What needs to be done | From the records below, output exactly the lines running from the line containing "red circle: (335, 301) -> (163, 189), moved" through the line containing "green arrow: (62, 69) -> (31, 61), moved", and no others.

Material shown |
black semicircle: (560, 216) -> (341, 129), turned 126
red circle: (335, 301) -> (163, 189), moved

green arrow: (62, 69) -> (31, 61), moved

---

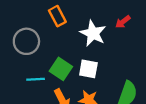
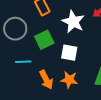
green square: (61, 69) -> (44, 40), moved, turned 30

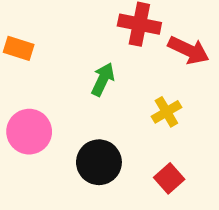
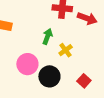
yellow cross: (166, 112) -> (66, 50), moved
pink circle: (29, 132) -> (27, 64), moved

Output for this exercise |
red circle: (335, 301) -> (163, 189), moved

green arrow: (62, 69) -> (31, 61), moved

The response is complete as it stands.